Aim of the task
Repeat the lines from the line with "U4 pin IA: n19 -> n13" to the line with "U1 pin SDA: n6 -> n9" in the listing below, keeping both end lines and adding nothing.

Data listing
····················

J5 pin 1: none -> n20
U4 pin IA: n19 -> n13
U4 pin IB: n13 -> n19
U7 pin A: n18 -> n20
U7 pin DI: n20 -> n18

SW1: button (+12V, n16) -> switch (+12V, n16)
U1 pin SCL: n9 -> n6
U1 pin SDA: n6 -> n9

····················

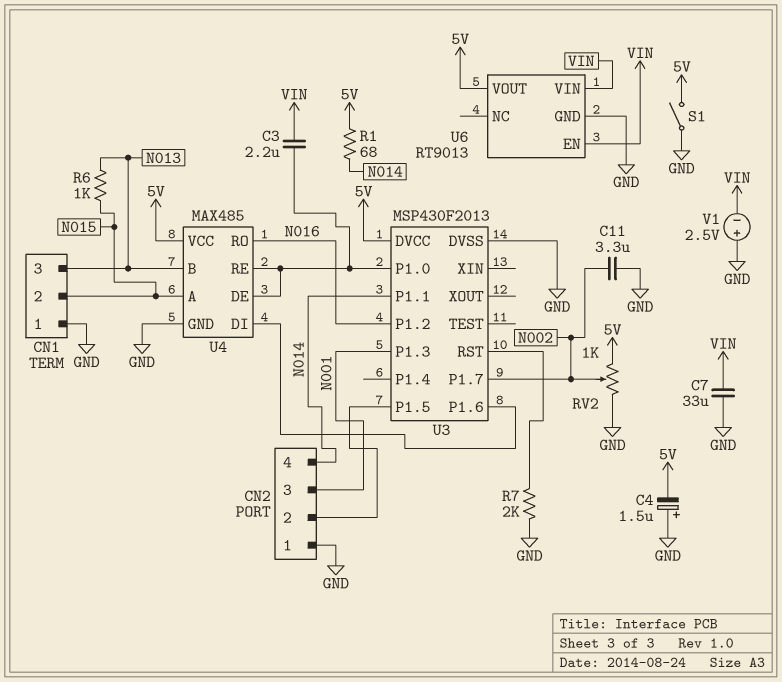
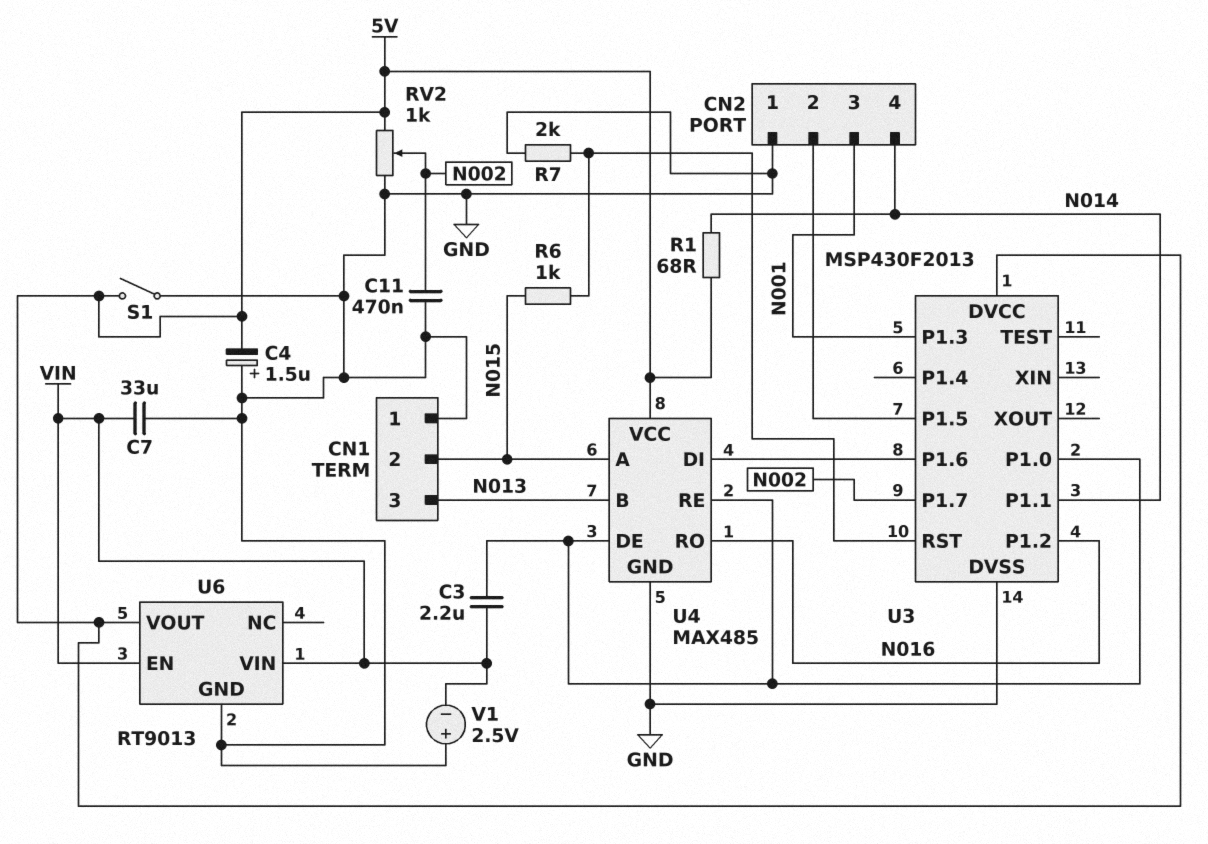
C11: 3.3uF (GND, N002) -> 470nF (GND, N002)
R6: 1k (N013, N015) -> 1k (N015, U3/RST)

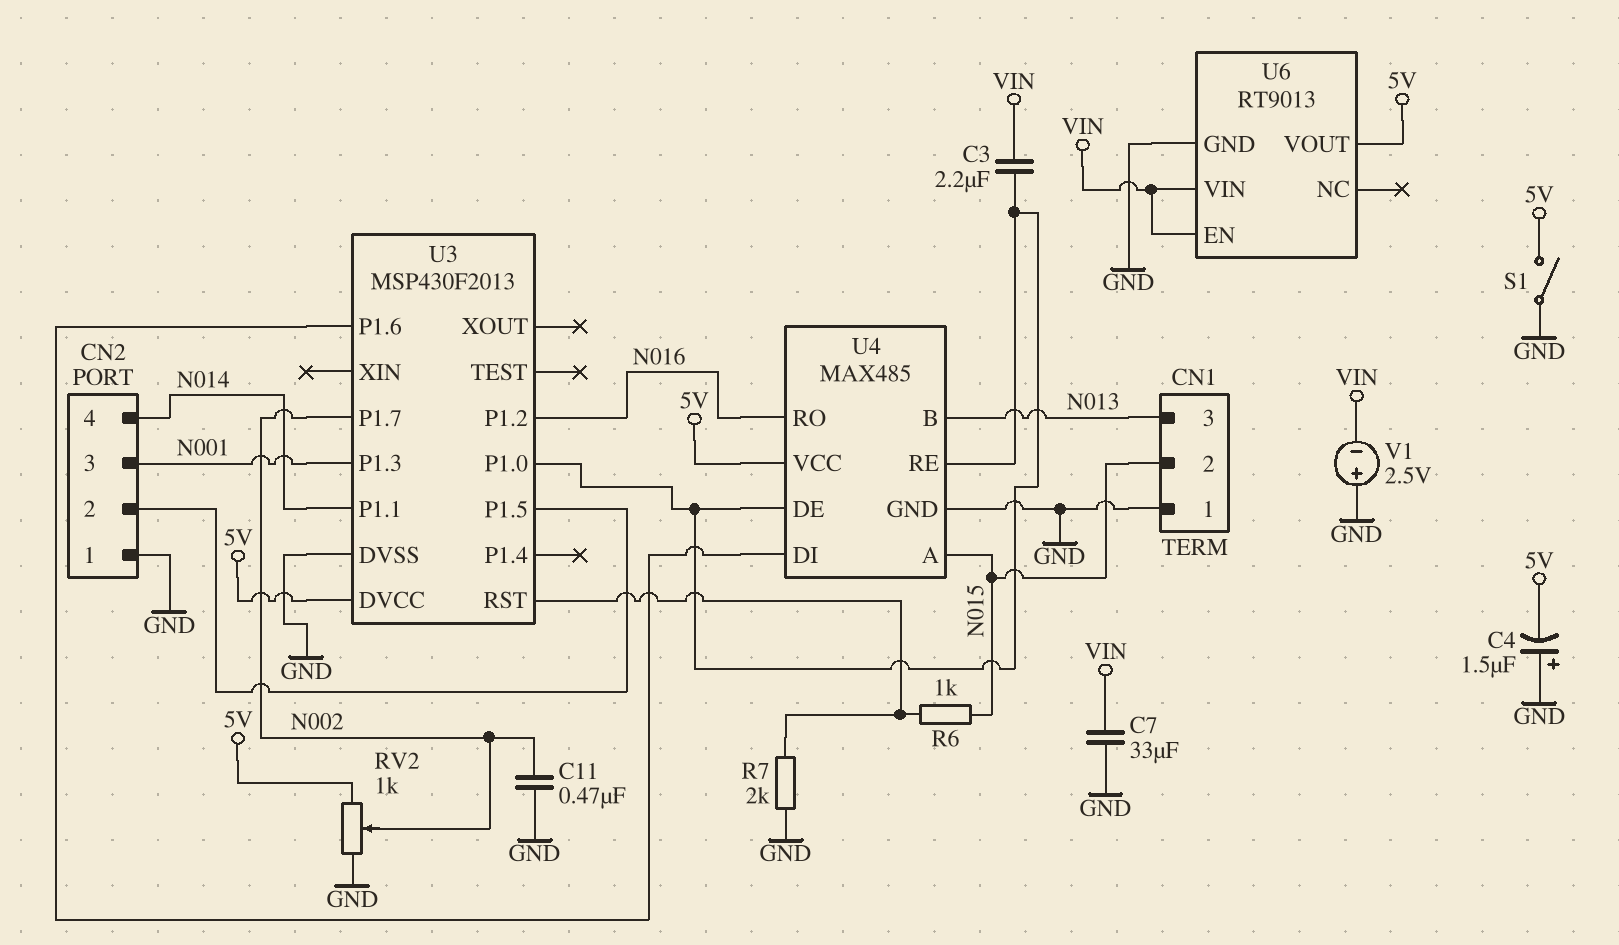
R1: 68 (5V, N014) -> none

····················

Task solution
U4 pin IA: n19 -> n13
U4 pin IB: n13 -> n19
U7 pin A: n18 -> n20
U7 pin DI: n20 -> n18

SW1: button (+12V, n16) -> switch (+12V, n16)
U1 pin SCL: n9 -> n6
U1 pin SDA: n6 -> n9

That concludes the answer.